_What you should do:_ Show each line of the listing that contains the word "Humdrum", counting only matches with the same letter case.

_Supplied records:_
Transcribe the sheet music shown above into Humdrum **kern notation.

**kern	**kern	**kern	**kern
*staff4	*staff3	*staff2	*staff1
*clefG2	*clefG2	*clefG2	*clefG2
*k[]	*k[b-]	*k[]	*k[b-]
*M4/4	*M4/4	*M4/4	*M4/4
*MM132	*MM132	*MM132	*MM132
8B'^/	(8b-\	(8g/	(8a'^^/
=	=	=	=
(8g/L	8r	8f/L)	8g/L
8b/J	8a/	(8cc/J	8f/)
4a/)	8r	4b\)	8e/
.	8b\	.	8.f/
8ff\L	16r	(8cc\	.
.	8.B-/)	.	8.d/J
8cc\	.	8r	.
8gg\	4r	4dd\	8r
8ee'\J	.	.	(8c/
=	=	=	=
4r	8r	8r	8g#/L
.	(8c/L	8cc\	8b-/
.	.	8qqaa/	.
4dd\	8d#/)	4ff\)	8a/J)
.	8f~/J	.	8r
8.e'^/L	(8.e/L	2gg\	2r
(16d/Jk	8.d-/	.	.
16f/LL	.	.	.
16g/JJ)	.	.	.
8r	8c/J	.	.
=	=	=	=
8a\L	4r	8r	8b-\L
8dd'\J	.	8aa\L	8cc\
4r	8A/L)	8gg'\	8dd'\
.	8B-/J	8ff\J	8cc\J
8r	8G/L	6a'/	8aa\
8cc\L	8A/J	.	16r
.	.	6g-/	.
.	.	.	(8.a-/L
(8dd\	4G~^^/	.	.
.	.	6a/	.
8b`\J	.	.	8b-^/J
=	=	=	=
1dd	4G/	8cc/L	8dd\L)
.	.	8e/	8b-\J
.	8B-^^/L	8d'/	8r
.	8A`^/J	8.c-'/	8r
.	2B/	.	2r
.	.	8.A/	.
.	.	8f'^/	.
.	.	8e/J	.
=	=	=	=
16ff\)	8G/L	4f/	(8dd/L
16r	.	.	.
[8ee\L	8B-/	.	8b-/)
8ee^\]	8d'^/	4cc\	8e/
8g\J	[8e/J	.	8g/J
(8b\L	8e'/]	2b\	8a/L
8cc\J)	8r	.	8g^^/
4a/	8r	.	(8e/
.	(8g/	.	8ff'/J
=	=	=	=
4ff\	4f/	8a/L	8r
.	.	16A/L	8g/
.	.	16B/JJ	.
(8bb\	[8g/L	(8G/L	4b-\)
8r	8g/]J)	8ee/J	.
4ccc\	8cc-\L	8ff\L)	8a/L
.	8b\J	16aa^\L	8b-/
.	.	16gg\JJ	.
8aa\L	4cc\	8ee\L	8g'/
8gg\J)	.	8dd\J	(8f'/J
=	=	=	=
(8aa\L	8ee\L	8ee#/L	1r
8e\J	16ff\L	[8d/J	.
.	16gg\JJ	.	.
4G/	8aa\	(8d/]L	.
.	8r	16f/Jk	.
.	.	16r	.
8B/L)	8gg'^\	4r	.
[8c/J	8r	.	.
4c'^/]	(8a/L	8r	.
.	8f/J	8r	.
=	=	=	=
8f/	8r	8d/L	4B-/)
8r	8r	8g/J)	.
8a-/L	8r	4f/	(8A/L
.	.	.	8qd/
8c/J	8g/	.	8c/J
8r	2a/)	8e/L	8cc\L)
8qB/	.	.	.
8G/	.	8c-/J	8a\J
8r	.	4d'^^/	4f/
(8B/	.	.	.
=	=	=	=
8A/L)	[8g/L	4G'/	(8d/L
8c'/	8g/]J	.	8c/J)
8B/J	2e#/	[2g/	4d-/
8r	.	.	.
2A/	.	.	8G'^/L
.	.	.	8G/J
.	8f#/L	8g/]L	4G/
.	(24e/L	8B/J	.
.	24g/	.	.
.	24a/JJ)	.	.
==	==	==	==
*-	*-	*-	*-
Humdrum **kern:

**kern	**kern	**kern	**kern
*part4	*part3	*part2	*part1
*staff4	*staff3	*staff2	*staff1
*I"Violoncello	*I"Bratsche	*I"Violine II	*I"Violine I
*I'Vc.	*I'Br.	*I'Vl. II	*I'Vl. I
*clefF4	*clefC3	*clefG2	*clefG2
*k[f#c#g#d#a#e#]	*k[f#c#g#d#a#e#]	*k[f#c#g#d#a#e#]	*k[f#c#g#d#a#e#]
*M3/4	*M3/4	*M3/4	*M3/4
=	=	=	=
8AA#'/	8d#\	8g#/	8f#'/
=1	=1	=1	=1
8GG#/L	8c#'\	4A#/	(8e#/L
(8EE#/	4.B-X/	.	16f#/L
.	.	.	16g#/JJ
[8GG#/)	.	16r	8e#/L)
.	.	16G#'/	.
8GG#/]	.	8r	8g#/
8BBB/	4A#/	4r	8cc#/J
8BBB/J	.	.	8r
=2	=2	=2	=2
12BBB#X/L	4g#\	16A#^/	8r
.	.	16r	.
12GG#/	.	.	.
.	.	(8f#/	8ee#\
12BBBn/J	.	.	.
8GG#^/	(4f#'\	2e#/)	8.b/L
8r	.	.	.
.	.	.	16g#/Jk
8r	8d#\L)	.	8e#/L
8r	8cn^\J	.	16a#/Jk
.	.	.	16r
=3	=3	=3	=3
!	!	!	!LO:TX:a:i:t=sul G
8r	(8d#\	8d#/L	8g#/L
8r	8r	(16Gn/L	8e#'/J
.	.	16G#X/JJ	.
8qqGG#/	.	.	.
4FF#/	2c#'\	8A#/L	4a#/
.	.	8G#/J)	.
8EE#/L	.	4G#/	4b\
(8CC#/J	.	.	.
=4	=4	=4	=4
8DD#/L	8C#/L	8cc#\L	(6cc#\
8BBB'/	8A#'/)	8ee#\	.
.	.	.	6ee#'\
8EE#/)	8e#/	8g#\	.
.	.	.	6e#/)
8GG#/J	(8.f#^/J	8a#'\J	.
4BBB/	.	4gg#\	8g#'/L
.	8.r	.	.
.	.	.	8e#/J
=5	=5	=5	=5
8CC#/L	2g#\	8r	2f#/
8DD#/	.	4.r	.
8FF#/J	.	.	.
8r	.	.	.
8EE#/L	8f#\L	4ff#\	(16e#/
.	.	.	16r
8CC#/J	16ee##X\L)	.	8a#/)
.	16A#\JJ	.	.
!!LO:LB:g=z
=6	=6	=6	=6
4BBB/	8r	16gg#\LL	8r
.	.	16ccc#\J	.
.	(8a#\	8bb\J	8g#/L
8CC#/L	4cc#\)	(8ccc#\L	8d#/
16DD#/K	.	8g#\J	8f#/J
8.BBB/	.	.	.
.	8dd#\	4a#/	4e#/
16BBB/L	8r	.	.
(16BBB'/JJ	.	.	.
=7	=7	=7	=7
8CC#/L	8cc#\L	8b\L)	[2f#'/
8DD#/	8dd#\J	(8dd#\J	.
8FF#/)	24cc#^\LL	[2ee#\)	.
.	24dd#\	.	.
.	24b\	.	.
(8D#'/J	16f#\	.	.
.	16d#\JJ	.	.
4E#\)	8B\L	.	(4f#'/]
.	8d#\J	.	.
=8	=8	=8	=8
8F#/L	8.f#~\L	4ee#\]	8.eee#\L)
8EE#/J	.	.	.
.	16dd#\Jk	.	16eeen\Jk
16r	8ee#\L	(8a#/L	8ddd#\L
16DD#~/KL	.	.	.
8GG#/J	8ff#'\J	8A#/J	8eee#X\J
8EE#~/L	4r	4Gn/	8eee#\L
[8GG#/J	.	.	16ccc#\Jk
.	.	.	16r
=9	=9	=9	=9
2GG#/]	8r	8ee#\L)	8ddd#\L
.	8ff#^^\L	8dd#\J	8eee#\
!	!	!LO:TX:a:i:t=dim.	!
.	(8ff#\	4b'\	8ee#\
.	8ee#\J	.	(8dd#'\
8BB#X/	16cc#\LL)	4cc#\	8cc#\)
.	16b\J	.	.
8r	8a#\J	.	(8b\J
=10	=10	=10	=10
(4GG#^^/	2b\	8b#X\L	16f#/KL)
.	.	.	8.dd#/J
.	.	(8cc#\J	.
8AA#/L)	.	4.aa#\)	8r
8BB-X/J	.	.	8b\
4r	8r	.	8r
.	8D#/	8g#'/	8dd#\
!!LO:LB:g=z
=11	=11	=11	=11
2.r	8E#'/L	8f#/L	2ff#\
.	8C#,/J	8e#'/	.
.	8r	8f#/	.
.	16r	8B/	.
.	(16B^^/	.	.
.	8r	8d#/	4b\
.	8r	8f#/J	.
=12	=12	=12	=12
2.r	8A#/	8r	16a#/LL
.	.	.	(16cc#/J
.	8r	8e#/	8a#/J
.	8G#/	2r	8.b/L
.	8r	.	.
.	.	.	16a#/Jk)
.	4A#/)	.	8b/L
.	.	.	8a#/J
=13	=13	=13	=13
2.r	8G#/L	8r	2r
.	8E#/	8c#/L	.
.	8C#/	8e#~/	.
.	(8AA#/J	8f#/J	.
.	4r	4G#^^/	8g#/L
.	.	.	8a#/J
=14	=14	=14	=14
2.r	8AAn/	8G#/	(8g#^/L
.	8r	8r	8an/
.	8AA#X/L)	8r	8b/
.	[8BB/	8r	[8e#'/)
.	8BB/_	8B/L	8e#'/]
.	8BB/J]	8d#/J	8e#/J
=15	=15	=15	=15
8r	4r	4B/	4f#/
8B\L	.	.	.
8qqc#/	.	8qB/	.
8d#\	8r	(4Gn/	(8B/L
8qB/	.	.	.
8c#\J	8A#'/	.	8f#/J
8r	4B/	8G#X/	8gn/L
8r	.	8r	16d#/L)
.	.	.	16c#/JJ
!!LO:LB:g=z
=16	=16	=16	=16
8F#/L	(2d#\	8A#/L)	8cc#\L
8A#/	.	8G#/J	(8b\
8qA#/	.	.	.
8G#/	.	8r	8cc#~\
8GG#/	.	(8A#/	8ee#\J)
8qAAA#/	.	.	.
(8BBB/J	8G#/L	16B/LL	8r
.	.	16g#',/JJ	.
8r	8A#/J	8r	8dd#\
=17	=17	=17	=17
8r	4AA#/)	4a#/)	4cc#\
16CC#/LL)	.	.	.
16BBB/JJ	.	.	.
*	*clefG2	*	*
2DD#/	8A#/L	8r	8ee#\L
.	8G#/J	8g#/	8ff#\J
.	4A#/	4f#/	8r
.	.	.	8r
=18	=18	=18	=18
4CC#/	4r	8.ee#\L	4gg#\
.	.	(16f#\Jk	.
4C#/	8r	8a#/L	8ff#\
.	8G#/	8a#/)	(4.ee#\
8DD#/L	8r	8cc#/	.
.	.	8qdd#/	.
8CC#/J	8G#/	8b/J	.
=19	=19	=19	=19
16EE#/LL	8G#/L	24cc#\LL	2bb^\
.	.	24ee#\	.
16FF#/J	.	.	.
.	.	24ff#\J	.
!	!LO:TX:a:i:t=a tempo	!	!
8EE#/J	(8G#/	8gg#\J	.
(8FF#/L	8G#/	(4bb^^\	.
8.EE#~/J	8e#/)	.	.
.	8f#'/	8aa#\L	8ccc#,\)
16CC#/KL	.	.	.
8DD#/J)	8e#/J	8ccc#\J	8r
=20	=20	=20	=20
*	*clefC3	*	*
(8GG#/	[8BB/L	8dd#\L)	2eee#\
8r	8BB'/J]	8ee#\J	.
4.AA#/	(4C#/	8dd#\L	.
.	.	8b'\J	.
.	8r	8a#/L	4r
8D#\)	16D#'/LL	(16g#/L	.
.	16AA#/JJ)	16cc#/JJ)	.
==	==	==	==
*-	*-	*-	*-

_Exercise solution:_
Transcribe the sheet music shown above into Humdrum **kern notation.
Humdrum **kern:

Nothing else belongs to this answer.